* [INFORMATION SHOWN]
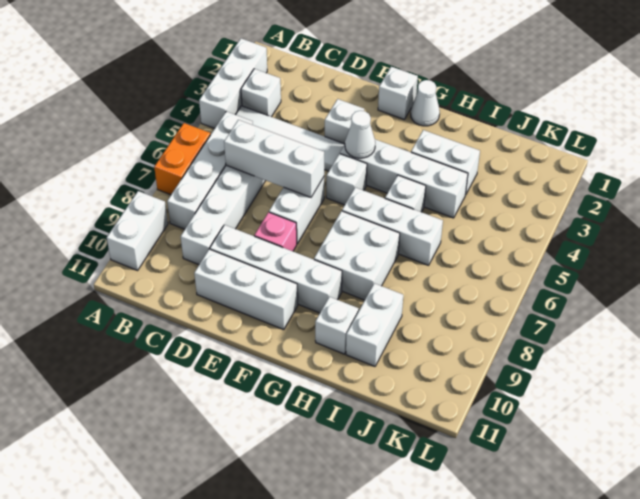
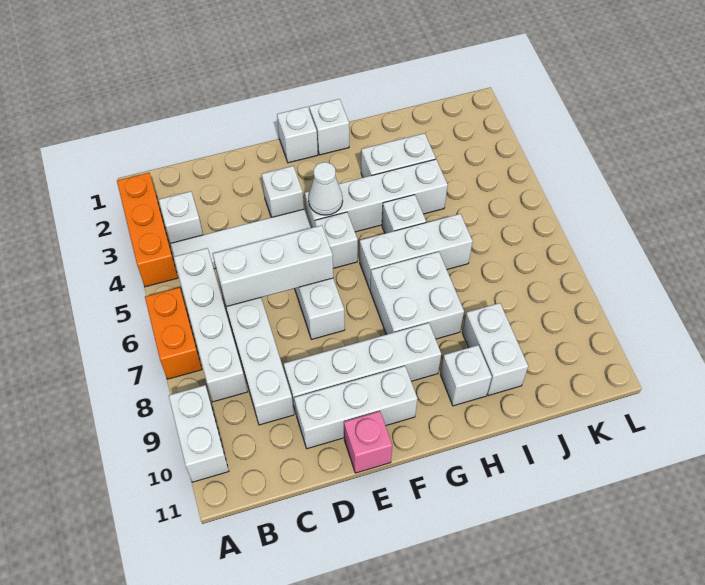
white brick A2:A4 level 1 -> orange brick A2:A4 level 1
pink brick E8 level 1 -> pink brick E11 level 1
white cone G1 level 1 -> white brick G1 level 1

* [WORK REQUEST]
The pictures should be dropped, and every line above should be set down again exactly.

* [RESULT FOR THIS EXERCISE]
white brick A2:A4 level 1 -> orange brick A2:A4 level 1
pink brick E8 level 1 -> pink brick E11 level 1
white cone G1 level 1 -> white brick G1 level 1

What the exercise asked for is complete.